_To do:_ Images are to be left out; everything else in the listing should be repeated exactly.

_Given material:_
<<<<

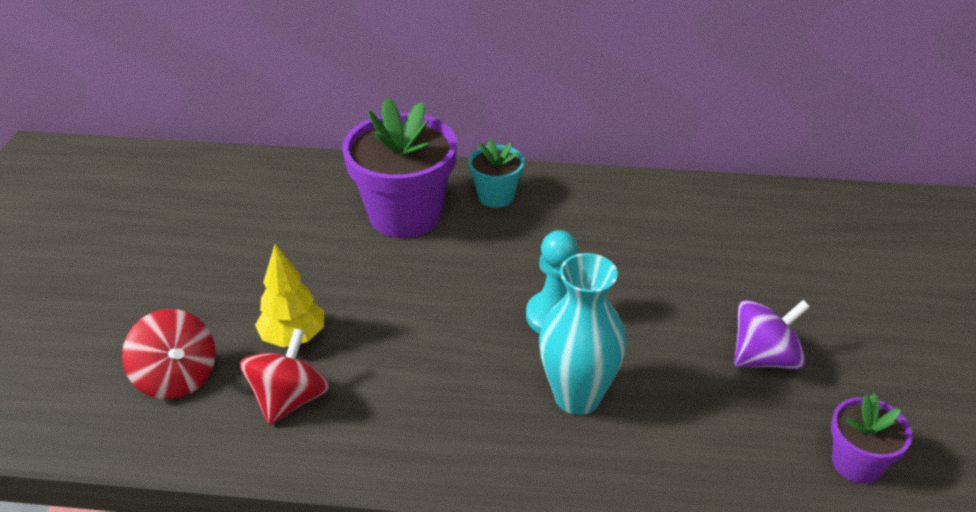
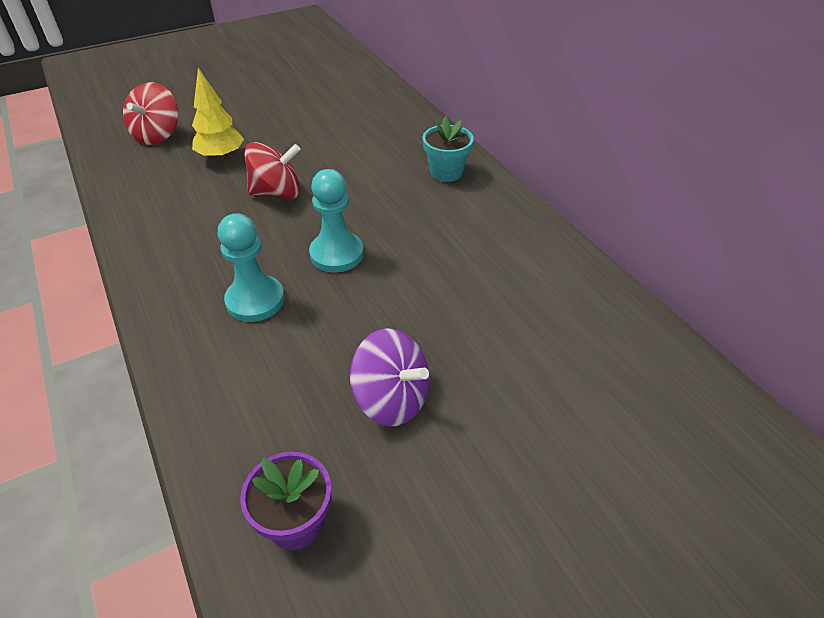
camera: 55 degrees right, 5 degrees up
(289, 399) = (165, 179): red spinning top -> red spinning top (277, 193)
(405, 215) = (381, 145): purple flower pot -> none
(577, 397) = (255, 300): turquoise vase -> turquoise pawn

>>>>

_Result of this exercise:_
camera: 55 degrees right, 5 degrees up
(289, 399) = (165, 179): red spinning top -> red spinning top (277, 193)
(405, 215) = (381, 145): purple flower pot -> none
(577, 397) = (255, 300): turquoise vase -> turquoise pawn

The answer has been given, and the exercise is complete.